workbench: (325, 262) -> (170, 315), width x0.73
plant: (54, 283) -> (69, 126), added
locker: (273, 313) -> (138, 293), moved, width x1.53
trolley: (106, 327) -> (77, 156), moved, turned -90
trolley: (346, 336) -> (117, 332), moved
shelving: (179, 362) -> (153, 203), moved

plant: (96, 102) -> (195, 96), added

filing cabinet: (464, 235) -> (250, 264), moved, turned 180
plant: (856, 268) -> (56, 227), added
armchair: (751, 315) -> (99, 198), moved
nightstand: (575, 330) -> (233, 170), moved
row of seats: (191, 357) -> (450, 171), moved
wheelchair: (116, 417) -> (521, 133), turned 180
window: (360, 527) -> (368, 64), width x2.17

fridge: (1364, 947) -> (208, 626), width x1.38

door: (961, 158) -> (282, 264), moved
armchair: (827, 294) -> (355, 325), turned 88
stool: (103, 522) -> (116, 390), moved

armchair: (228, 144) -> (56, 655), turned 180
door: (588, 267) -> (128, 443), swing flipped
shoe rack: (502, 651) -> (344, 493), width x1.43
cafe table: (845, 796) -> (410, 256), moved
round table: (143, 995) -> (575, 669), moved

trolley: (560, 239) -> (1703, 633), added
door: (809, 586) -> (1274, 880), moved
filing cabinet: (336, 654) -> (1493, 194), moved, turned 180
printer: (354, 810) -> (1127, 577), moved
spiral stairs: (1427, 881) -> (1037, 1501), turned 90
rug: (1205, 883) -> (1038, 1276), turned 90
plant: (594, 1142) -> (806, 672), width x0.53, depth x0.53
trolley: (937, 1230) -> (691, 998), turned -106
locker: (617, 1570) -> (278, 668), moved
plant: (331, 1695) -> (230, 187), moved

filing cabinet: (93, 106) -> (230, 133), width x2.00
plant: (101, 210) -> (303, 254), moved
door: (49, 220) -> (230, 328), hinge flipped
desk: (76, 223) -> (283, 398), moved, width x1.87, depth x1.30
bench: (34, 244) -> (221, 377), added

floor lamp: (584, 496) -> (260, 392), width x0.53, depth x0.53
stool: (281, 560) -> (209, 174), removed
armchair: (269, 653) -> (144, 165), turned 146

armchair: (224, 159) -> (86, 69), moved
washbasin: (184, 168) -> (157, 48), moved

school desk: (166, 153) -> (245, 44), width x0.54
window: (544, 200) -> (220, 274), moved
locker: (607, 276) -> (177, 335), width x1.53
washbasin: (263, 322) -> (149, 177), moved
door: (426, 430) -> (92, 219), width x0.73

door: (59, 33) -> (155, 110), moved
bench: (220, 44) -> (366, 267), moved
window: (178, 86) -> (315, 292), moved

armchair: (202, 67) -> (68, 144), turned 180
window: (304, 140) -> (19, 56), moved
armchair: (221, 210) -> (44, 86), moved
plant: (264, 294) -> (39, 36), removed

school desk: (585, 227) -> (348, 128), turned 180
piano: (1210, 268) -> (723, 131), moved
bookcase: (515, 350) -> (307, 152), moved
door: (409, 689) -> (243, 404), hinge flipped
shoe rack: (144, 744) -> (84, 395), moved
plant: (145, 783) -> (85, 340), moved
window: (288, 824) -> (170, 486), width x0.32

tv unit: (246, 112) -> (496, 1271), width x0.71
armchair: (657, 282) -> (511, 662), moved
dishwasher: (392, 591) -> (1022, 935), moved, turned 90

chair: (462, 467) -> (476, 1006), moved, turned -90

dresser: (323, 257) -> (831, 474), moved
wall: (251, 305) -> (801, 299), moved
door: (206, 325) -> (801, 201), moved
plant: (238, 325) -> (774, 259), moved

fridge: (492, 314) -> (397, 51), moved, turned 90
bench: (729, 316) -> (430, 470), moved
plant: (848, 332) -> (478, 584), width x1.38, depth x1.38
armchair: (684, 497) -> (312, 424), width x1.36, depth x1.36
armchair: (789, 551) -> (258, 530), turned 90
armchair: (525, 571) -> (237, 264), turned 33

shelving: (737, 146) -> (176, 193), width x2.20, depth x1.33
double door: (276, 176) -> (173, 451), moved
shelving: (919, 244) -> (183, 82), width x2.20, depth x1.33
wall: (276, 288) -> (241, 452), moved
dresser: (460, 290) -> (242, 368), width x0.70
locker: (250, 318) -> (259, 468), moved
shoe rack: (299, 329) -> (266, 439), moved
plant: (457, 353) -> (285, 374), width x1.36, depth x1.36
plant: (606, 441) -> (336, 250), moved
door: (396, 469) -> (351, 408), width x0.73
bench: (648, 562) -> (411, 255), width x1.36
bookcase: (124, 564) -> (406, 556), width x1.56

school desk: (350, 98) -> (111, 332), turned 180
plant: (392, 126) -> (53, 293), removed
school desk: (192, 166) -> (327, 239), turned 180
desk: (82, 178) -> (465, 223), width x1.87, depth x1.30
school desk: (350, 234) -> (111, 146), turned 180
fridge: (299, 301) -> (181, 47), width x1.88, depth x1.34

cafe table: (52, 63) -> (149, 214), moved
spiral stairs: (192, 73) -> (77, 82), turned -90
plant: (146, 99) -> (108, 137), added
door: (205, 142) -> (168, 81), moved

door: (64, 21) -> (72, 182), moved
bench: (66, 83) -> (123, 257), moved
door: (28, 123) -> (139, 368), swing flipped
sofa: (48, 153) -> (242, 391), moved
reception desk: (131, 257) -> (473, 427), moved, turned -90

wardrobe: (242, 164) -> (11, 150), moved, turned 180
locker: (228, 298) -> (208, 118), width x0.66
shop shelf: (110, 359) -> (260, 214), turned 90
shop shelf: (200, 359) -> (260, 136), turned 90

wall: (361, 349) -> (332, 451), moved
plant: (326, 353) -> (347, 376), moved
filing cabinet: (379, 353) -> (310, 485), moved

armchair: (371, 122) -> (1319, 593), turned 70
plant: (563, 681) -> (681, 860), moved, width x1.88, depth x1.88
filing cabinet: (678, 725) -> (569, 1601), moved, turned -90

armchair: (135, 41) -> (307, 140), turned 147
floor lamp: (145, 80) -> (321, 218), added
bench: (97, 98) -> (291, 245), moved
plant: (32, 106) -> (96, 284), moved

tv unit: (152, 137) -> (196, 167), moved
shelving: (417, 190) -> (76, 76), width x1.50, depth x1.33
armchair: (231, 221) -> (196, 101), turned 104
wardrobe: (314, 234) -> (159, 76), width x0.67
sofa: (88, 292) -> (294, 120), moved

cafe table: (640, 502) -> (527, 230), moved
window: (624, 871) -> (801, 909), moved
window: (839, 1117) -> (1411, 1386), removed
**********
:: About this exercise ::
Output the records above exactly as written.

:: Reply to the exercise ::
workbench: (325, 262) -> (170, 315), width x0.73
plant: (54, 283) -> (69, 126), added
locker: (273, 313) -> (138, 293), moved, width x1.53
trolley: (106, 327) -> (77, 156), moved, turned -90
trolley: (346, 336) -> (117, 332), moved
shelving: (179, 362) -> (153, 203), moved

plant: (96, 102) -> (195, 96), added

filing cabinet: (464, 235) -> (250, 264), moved, turned 180
plant: (856, 268) -> (56, 227), added
armchair: (751, 315) -> (99, 198), moved
nightstand: (575, 330) -> (233, 170), moved
row of seats: (191, 357) -> (450, 171), moved
wheelchair: (116, 417) -> (521, 133), turned 180
window: (360, 527) -> (368, 64), width x2.17

fridge: (1364, 947) -> (208, 626), width x1.38

door: (961, 158) -> (282, 264), moved
armchair: (827, 294) -> (355, 325), turned 88
stool: (103, 522) -> (116, 390), moved

armchair: (228, 144) -> (56, 655), turned 180
door: (588, 267) -> (128, 443), swing flipped
shoe rack: (502, 651) -> (344, 493), width x1.43
cafe table: (845, 796) -> (410, 256), moved
round table: (143, 995) -> (575, 669), moved

trolley: (560, 239) -> (1703, 633), added
door: (809, 586) -> (1274, 880), moved
filing cabinet: (336, 654) -> (1493, 194), moved, turned 180
printer: (354, 810) -> (1127, 577), moved
spiral stairs: (1427, 881) -> (1037, 1501), turned 90
rug: (1205, 883) -> (1038, 1276), turned 90
plant: (594, 1142) -> (806, 672), width x0.53, depth x0.53
trolley: (937, 1230) -> (691, 998), turned -106
locker: (617, 1570) -> (278, 668), moved
plant: (331, 1695) -> (230, 187), moved

filing cabinet: (93, 106) -> (230, 133), width x2.00
plant: (101, 210) -> (303, 254), moved
door: (49, 220) -> (230, 328), hinge flipped
desk: (76, 223) -> (283, 398), moved, width x1.87, depth x1.30
bench: (34, 244) -> (221, 377), added

floor lamp: (584, 496) -> (260, 392), width x0.53, depth x0.53
stool: (281, 560) -> (209, 174), removed
armchair: (269, 653) -> (144, 165), turned 146

armchair: (224, 159) -> (86, 69), moved
washbasin: (184, 168) -> (157, 48), moved

school desk: (166, 153) -> (245, 44), width x0.54
window: (544, 200) -> (220, 274), moved
locker: (607, 276) -> (177, 335), width x1.53
washbasin: (263, 322) -> (149, 177), moved
door: (426, 430) -> (92, 219), width x0.73

door: (59, 33) -> (155, 110), moved
bench: (220, 44) -> (366, 267), moved
window: (178, 86) -> (315, 292), moved

armchair: (202, 67) -> (68, 144), turned 180
window: (304, 140) -> (19, 56), moved
armchair: (221, 210) -> (44, 86), moved
plant: (264, 294) -> (39, 36), removed

school desk: (585, 227) -> (348, 128), turned 180
piano: (1210, 268) -> (723, 131), moved
bookcase: (515, 350) -> (307, 152), moved
door: (409, 689) -> (243, 404), hinge flipped
shoe rack: (144, 744) -> (84, 395), moved
plant: (145, 783) -> (85, 340), moved
window: (288, 824) -> (170, 486), width x0.32

tv unit: (246, 112) -> (496, 1271), width x0.71
armchair: (657, 282) -> (511, 662), moved
dishwasher: (392, 591) -> (1022, 935), moved, turned 90

chair: (462, 467) -> (476, 1006), moved, turned -90

dresser: (323, 257) -> (831, 474), moved
wall: (251, 305) -> (801, 299), moved
door: (206, 325) -> (801, 201), moved
plant: (238, 325) -> (774, 259), moved

fridge: (492, 314) -> (397, 51), moved, turned 90
bench: (729, 316) -> (430, 470), moved
plant: (848, 332) -> (478, 584), width x1.38, depth x1.38
armchair: (684, 497) -> (312, 424), width x1.36, depth x1.36
armchair: (789, 551) -> (258, 530), turned 90
armchair: (525, 571) -> (237, 264), turned 33

shelving: (737, 146) -> (176, 193), width x2.20, depth x1.33
double door: (276, 176) -> (173, 451), moved
shelving: (919, 244) -> (183, 82), width x2.20, depth x1.33
wall: (276, 288) -> (241, 452), moved
dresser: (460, 290) -> (242, 368), width x0.70
locker: (250, 318) -> (259, 468), moved
shoe rack: (299, 329) -> (266, 439), moved
plant: (457, 353) -> (285, 374), width x1.36, depth x1.36
plant: (606, 441) -> (336, 250), moved
door: (396, 469) -> (351, 408), width x0.73
bench: (648, 562) -> (411, 255), width x1.36
bookcase: (124, 564) -> (406, 556), width x1.56

school desk: (350, 98) -> (111, 332), turned 180
plant: (392, 126) -> (53, 293), removed
school desk: (192, 166) -> (327, 239), turned 180
desk: (82, 178) -> (465, 223), width x1.87, depth x1.30
school desk: (350, 234) -> (111, 146), turned 180
fridge: (299, 301) -> (181, 47), width x1.88, depth x1.34

cafe table: (52, 63) -> (149, 214), moved
spiral stairs: (192, 73) -> (77, 82), turned -90
plant: (146, 99) -> (108, 137), added
door: (205, 142) -> (168, 81), moved

door: (64, 21) -> (72, 182), moved
bench: (66, 83) -> (123, 257), moved
door: (28, 123) -> (139, 368), swing flipped
sofa: (48, 153) -> (242, 391), moved
reception desk: (131, 257) -> (473, 427), moved, turned -90

wardrobe: (242, 164) -> (11, 150), moved, turned 180
locker: (228, 298) -> (208, 118), width x0.66
shop shelf: (110, 359) -> (260, 214), turned 90
shop shelf: (200, 359) -> (260, 136), turned 90

wall: (361, 349) -> (332, 451), moved
plant: (326, 353) -> (347, 376), moved
filing cabinet: (379, 353) -> (310, 485), moved

armchair: (371, 122) -> (1319, 593), turned 70
plant: (563, 681) -> (681, 860), moved, width x1.88, depth x1.88
filing cabinet: (678, 725) -> (569, 1601), moved, turned -90

armchair: (135, 41) -> (307, 140), turned 147
floor lamp: (145, 80) -> (321, 218), added
bench: (97, 98) -> (291, 245), moved
plant: (32, 106) -> (96, 284), moved

tv unit: (152, 137) -> (196, 167), moved
shelving: (417, 190) -> (76, 76), width x1.50, depth x1.33
armchair: (231, 221) -> (196, 101), turned 104
wardrobe: (314, 234) -> (159, 76), width x0.67
sofa: (88, 292) -> (294, 120), moved

cafe table: (640, 502) -> (527, 230), moved
window: (624, 871) -> (801, 909), moved
window: (839, 1117) -> (1411, 1386), removed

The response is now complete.